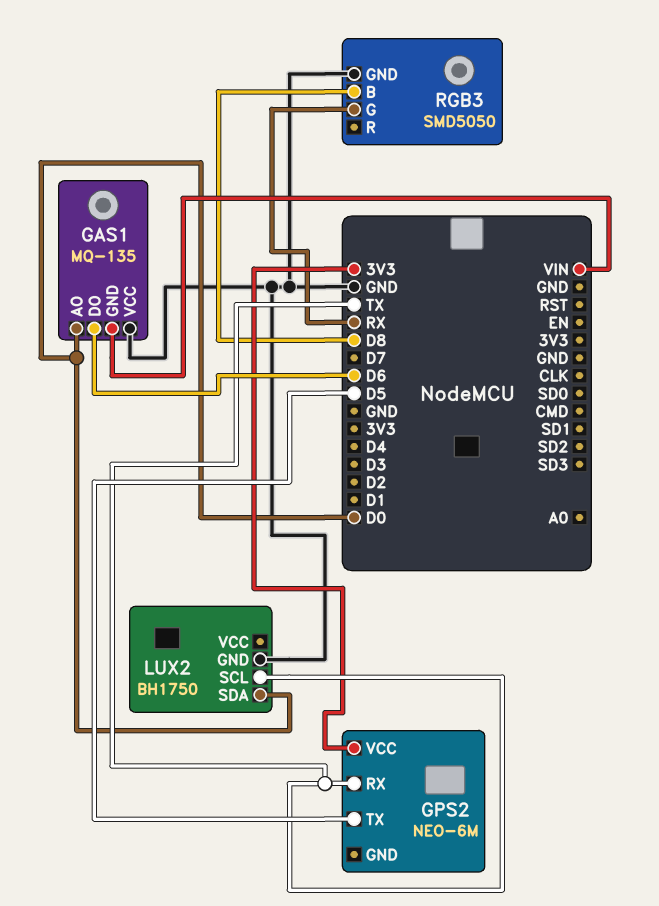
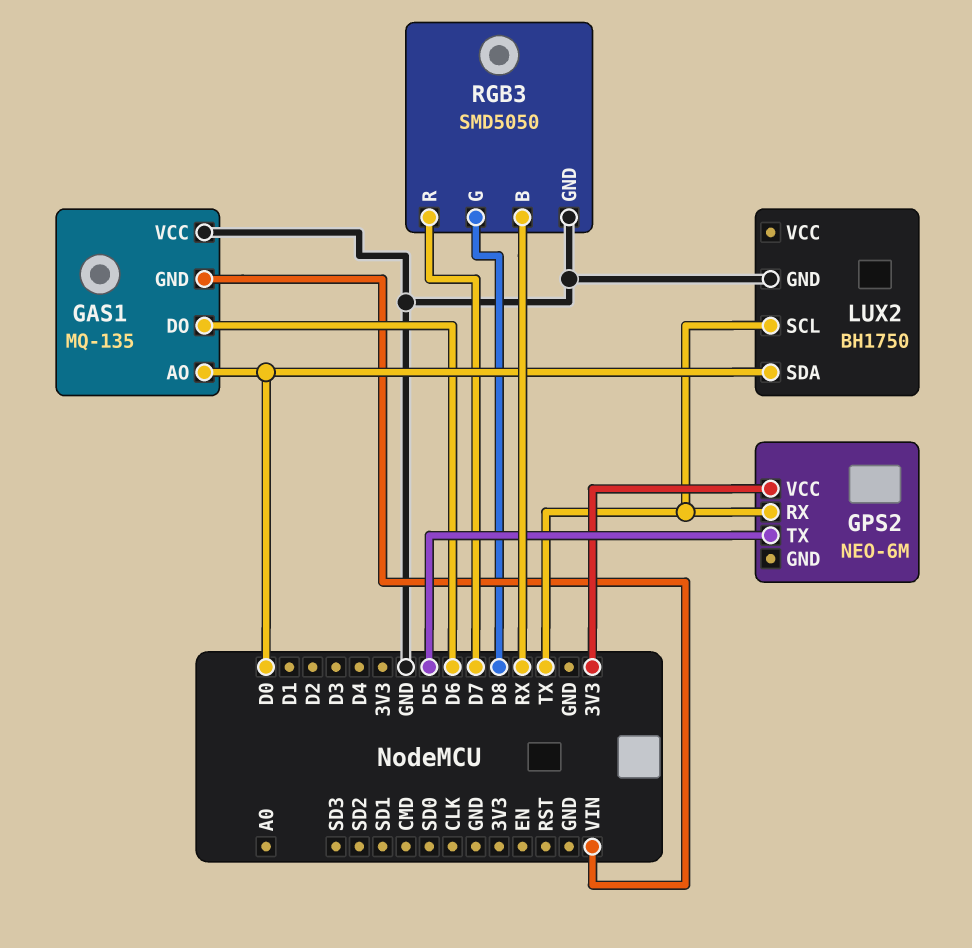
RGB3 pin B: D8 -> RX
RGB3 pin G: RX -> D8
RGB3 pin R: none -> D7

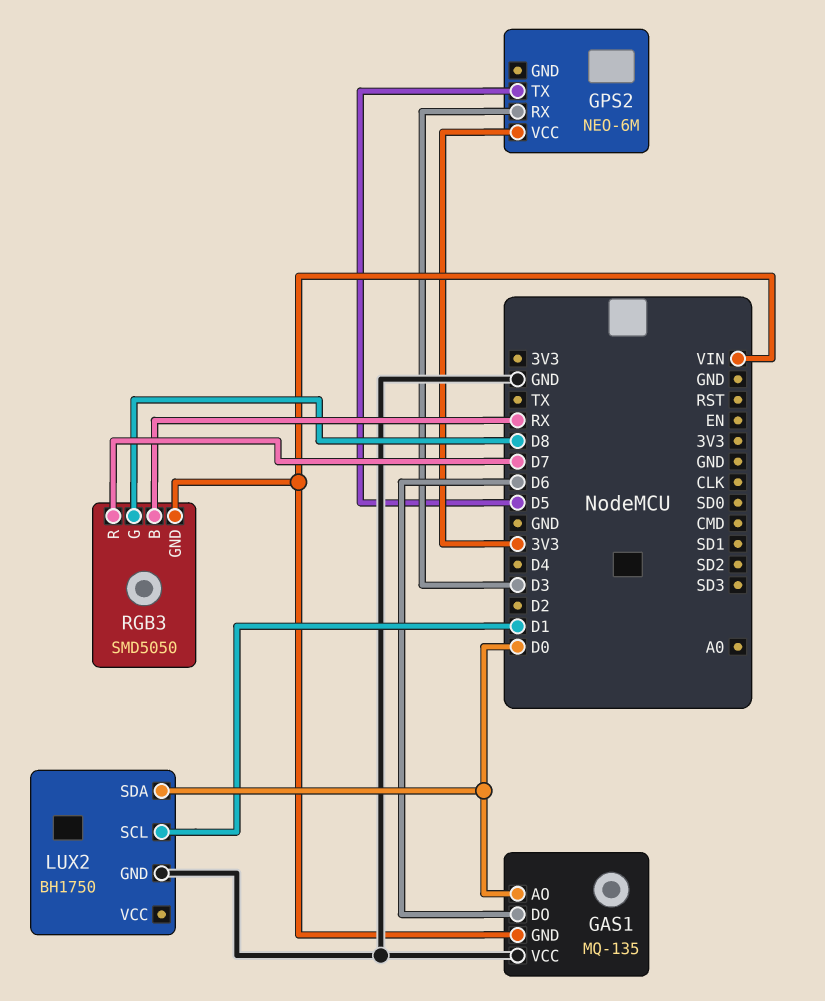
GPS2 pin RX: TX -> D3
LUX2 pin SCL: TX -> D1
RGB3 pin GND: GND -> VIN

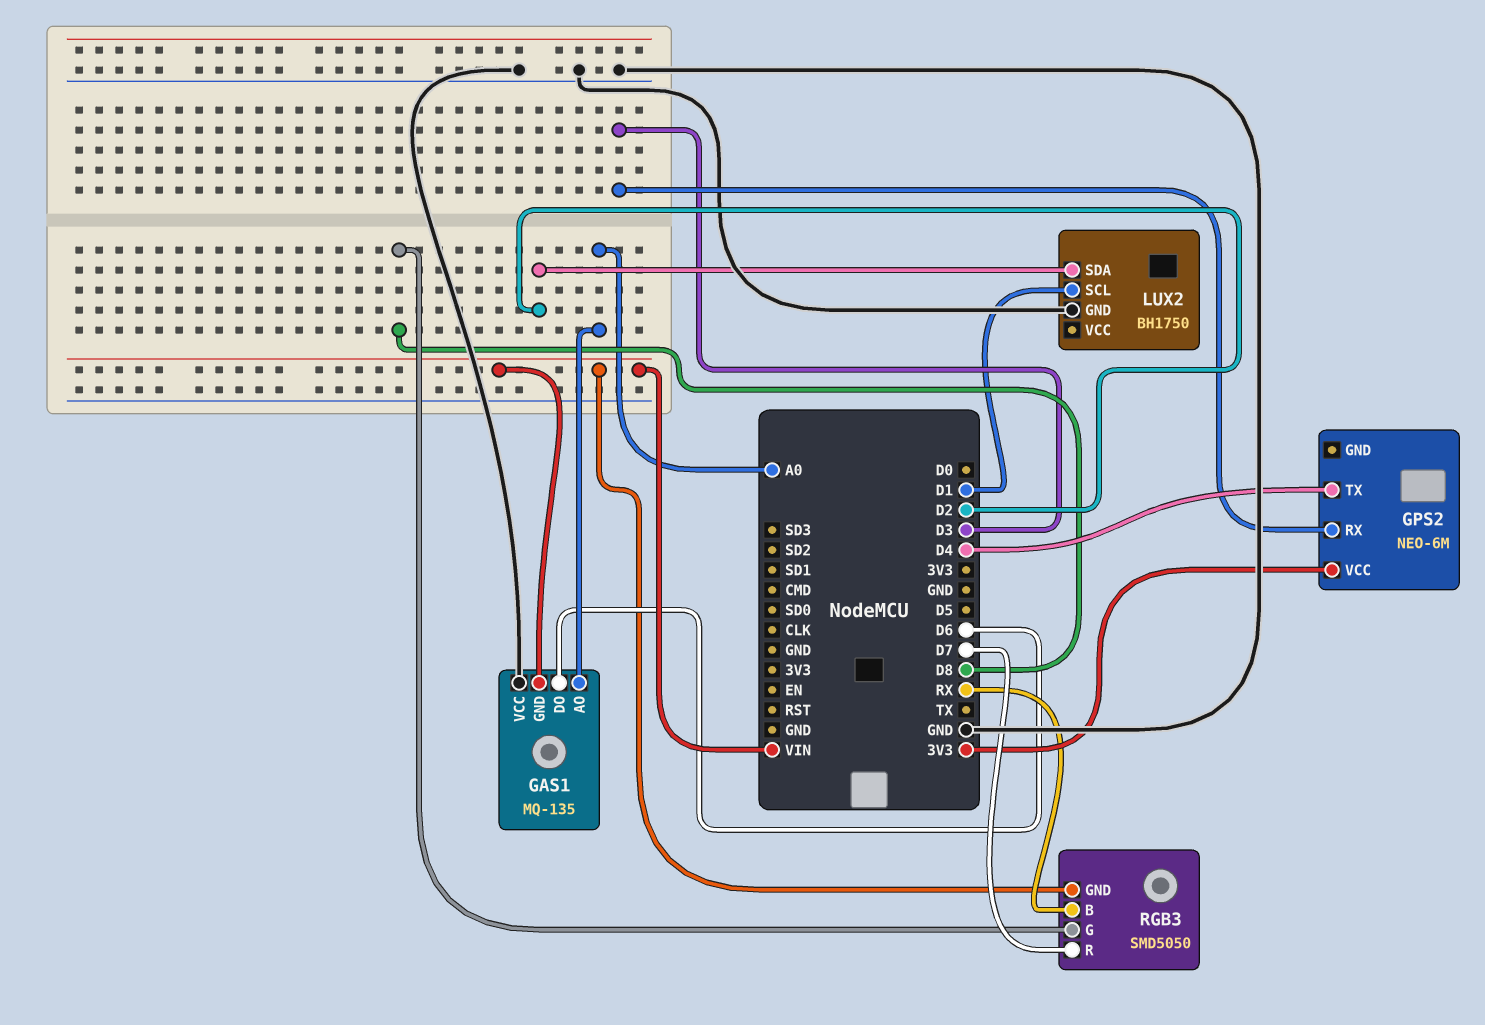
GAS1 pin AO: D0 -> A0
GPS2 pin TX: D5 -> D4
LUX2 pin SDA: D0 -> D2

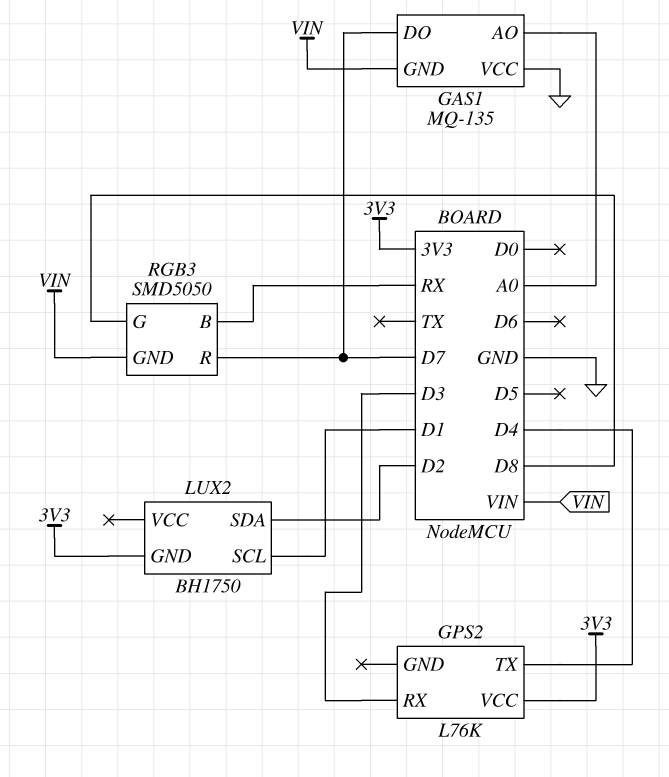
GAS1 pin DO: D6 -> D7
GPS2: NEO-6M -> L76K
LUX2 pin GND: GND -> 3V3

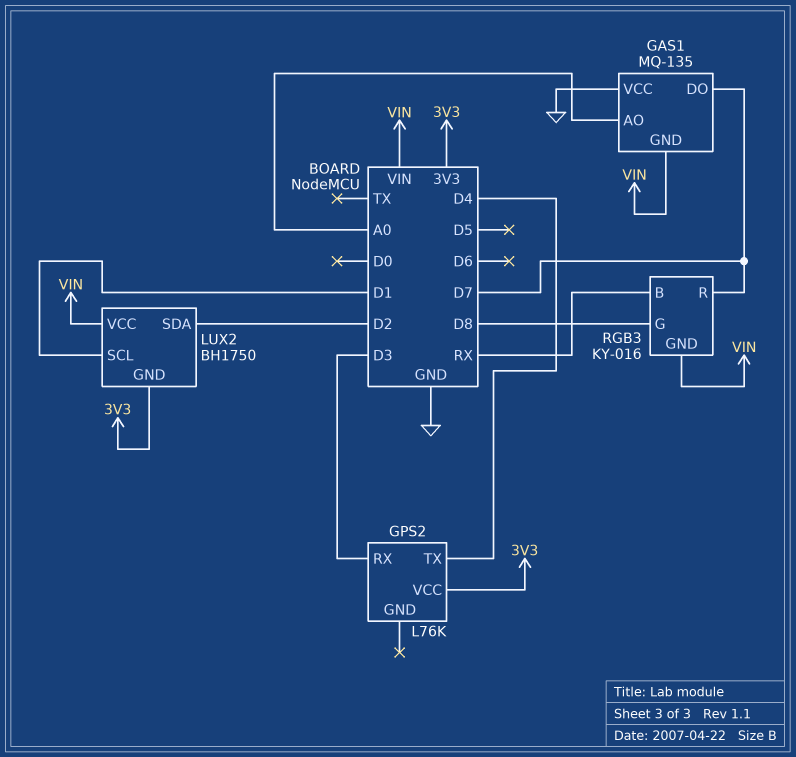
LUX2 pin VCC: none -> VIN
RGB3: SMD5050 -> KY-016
^^^^^^^^^^^^^^^^
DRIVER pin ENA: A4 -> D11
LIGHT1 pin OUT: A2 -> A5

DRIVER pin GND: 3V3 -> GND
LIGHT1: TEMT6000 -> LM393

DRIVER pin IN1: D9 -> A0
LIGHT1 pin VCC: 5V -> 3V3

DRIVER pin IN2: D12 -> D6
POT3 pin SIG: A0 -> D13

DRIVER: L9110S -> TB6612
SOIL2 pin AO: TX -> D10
^^^^^^^^^^^^^^^^
Problem statement >> Report every line containing the word "none" from the listing above.

Written answer >>
RGB3 pin R: none -> D7
LUX2 pin VCC: none -> VIN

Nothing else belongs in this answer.